[Stored entries]
______
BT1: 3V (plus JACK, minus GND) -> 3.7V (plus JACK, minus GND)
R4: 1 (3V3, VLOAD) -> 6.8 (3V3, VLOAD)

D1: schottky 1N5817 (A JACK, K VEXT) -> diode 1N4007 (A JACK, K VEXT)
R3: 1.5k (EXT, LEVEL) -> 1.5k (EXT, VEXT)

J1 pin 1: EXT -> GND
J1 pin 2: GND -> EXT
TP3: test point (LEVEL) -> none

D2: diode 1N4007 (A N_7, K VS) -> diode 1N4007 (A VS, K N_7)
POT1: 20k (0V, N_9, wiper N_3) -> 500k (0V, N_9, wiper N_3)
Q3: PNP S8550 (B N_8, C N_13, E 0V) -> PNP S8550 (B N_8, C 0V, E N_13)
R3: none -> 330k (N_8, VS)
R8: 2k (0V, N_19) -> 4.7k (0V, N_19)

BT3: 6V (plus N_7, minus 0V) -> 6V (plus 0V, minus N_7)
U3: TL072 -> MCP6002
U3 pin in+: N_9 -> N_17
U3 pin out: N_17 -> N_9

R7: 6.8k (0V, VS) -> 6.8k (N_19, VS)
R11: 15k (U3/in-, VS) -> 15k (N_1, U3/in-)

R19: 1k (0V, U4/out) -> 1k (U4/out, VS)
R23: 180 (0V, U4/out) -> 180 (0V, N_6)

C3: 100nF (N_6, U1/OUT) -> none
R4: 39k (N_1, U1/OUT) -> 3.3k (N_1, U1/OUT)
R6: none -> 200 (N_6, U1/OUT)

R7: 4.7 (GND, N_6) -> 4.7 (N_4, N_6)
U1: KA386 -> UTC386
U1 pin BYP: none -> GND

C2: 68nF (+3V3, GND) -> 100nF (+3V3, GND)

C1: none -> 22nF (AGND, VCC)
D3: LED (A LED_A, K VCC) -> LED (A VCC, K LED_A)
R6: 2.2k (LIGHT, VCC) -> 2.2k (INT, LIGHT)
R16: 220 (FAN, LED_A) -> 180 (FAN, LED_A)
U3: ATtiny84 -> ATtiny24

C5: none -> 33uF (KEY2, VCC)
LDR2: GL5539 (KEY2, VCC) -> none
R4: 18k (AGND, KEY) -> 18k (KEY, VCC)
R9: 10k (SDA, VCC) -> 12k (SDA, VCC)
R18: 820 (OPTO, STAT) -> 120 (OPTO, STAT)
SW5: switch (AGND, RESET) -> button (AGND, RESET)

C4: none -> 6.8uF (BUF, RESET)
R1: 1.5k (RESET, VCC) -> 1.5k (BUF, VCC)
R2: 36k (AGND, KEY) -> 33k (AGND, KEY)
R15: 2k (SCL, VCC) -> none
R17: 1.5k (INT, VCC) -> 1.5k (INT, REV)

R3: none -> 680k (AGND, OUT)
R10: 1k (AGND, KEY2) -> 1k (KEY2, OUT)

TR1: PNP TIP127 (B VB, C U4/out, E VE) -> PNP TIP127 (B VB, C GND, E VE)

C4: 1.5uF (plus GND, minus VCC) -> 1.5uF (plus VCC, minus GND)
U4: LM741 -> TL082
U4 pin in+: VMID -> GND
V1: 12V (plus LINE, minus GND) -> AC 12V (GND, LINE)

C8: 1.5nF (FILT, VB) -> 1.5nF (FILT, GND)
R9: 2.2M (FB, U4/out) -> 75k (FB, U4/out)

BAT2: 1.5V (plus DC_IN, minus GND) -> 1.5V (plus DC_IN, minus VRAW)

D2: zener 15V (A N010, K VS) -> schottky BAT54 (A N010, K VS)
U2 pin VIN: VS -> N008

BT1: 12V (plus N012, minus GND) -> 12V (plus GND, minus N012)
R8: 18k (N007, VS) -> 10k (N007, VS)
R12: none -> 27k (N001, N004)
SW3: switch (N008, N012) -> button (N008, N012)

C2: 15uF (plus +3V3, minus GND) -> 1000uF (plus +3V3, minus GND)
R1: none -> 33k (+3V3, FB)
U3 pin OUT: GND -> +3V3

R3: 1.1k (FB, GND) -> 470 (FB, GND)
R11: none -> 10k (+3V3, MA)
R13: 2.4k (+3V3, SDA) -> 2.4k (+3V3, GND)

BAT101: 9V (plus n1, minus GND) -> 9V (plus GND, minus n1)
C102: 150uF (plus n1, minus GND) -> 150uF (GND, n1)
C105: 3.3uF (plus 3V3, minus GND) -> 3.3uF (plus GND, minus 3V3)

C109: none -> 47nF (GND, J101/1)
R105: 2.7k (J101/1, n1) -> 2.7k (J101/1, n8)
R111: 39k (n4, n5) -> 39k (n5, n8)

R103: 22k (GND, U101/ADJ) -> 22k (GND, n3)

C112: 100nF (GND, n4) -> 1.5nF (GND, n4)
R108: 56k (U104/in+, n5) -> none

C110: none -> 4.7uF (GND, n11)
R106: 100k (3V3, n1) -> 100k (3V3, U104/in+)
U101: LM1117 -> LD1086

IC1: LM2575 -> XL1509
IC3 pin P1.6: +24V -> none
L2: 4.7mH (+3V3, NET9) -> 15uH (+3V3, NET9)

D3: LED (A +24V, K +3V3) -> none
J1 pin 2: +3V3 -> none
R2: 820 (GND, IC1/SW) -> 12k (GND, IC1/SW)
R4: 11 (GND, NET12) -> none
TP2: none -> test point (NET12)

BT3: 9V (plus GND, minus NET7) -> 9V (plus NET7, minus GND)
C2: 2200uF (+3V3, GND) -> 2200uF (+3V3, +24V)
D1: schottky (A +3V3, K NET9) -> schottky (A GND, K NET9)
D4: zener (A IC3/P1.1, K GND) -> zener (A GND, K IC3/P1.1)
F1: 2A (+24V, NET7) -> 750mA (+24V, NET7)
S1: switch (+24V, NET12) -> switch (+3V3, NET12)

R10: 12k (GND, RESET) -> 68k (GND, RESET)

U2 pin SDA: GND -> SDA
______
▸ Work required: Return the lines above exactly, keeping every word.

▸ The answer:
BT1: 3V (plus JACK, minus GND) -> 3.7V (plus JACK, minus GND)
R4: 1 (3V3, VLOAD) -> 6.8 (3V3, VLOAD)

D1: schottky 1N5817 (A JACK, K VEXT) -> diode 1N4007 (A JACK, K VEXT)
R3: 1.5k (EXT, LEVEL) -> 1.5k (EXT, VEXT)

J1 pin 1: EXT -> GND
J1 pin 2: GND -> EXT
TP3: test point (LEVEL) -> none

D2: diode 1N4007 (A N_7, K VS) -> diode 1N4007 (A VS, K N_7)
POT1: 20k (0V, N_9, wiper N_3) -> 500k (0V, N_9, wiper N_3)
Q3: PNP S8550 (B N_8, C N_13, E 0V) -> PNP S8550 (B N_8, C 0V, E N_13)
R3: none -> 330k (N_8, VS)
R8: 2k (0V, N_19) -> 4.7k (0V, N_19)

BT3: 6V (plus N_7, minus 0V) -> 6V (plus 0V, minus N_7)
U3: TL072 -> MCP6002
U3 pin in+: N_9 -> N_17
U3 pin out: N_17 -> N_9

R7: 6.8k (0V, VS) -> 6.8k (N_19, VS)
R11: 15k (U3/in-, VS) -> 15k (N_1, U3/in-)

R19: 1k (0V, U4/out) -> 1k (U4/out, VS)
R23: 180 (0V, U4/out) -> 180 (0V, N_6)

C3: 100nF (N_6, U1/OUT) -> none
R4: 39k (N_1, U1/OUT) -> 3.3k (N_1, U1/OUT)
R6: none -> 200 (N_6, U1/OUT)

R7: 4.7 (GND, N_6) -> 4.7 (N_4, N_6)
U1: KA386 -> UTC386
U1 pin BYP: none -> GND

C2: 68nF (+3V3, GND) -> 100nF (+3V3, GND)

C1: none -> 22nF (AGND, VCC)
D3: LED (A LED_A, K VCC) -> LED (A VCC, K LED_A)
R6: 2.2k (LIGHT, VCC) -> 2.2k (INT, LIGHT)
R16: 220 (FAN, LED_A) -> 180 (FAN, LED_A)
U3: ATtiny84 -> ATtiny24

C5: none -> 33uF (KEY2, VCC)
LDR2: GL5539 (KEY2, VCC) -> none
R4: 18k (AGND, KEY) -> 18k (KEY, VCC)
R9: 10k (SDA, VCC) -> 12k (SDA, VCC)
R18: 820 (OPTO, STAT) -> 120 (OPTO, STAT)
SW5: switch (AGND, RESET) -> button (AGND, RESET)

C4: none -> 6.8uF (BUF, RESET)
R1: 1.5k (RESET, VCC) -> 1.5k (BUF, VCC)
R2: 36k (AGND, KEY) -> 33k (AGND, KEY)
R15: 2k (SCL, VCC) -> none
R17: 1.5k (INT, VCC) -> 1.5k (INT, REV)

R3: none -> 680k (AGND, OUT)
R10: 1k (AGND, KEY2) -> 1k (KEY2, OUT)

TR1: PNP TIP127 (B VB, C U4/out, E VE) -> PNP TIP127 (B VB, C GND, E VE)

C4: 1.5uF (plus GND, minus VCC) -> 1.5uF (plus VCC, minus GND)
U4: LM741 -> TL082
U4 pin in+: VMID -> GND
V1: 12V (plus LINE, minus GND) -> AC 12V (GND, LINE)

C8: 1.5nF (FILT, VB) -> 1.5nF (FILT, GND)
R9: 2.2M (FB, U4/out) -> 75k (FB, U4/out)

BAT2: 1.5V (plus DC_IN, minus GND) -> 1.5V (plus DC_IN, minus VRAW)

D2: zener 15V (A N010, K VS) -> schottky BAT54 (A N010, K VS)
U2 pin VIN: VS -> N008

BT1: 12V (plus N012, minus GND) -> 12V (plus GND, minus N012)
R8: 18k (N007, VS) -> 10k (N007, VS)
R12: none -> 27k (N001, N004)
SW3: switch (N008, N012) -> button (N008, N012)

C2: 15uF (plus +3V3, minus GND) -> 1000uF (plus +3V3, minus GND)
R1: none -> 33k (+3V3, FB)
U3 pin OUT: GND -> +3V3

R3: 1.1k (FB, GND) -> 470 (FB, GND)
R11: none -> 10k (+3V3, MA)
R13: 2.4k (+3V3, SDA) -> 2.4k (+3V3, GND)

BAT101: 9V (plus n1, minus GND) -> 9V (plus GND, minus n1)
C102: 150uF (plus n1, minus GND) -> 150uF (GND, n1)
C105: 3.3uF (plus 3V3, minus GND) -> 3.3uF (plus GND, minus 3V3)

C109: none -> 47nF (GND, J101/1)
R105: 2.7k (J101/1, n1) -> 2.7k (J101/1, n8)
R111: 39k (n4, n5) -> 39k (n5, n8)

R103: 22k (GND, U101/ADJ) -> 22k (GND, n3)

C112: 100nF (GND, n4) -> 1.5nF (GND, n4)
R108: 56k (U104/in+, n5) -> none

C110: none -> 4.7uF (GND, n11)
R106: 100k (3V3, n1) -> 100k (3V3, U104/in+)
U101: LM1117 -> LD1086

IC1: LM2575 -> XL1509
IC3 pin P1.6: +24V -> none
L2: 4.7mH (+3V3, NET9) -> 15uH (+3V3, NET9)

D3: LED (A +24V, K +3V3) -> none
J1 pin 2: +3V3 -> none
R2: 820 (GND, IC1/SW) -> 12k (GND, IC1/SW)
R4: 11 (GND, NET12) -> none
TP2: none -> test point (NET12)

BT3: 9V (plus GND, minus NET7) -> 9V (plus NET7, minus GND)
C2: 2200uF (+3V3, GND) -> 2200uF (+3V3, +24V)
D1: schottky (A +3V3, K NET9) -> schottky (A GND, K NET9)
D4: zener (A IC3/P1.1, K GND) -> zener (A GND, K IC3/P1.1)
F1: 2A (+24V, NET7) -> 750mA (+24V, NET7)
S1: switch (+24V, NET12) -> switch (+3V3, NET12)

R10: 12k (GND, RESET) -> 68k (GND, RESET)

U2 pin SDA: GND -> SDA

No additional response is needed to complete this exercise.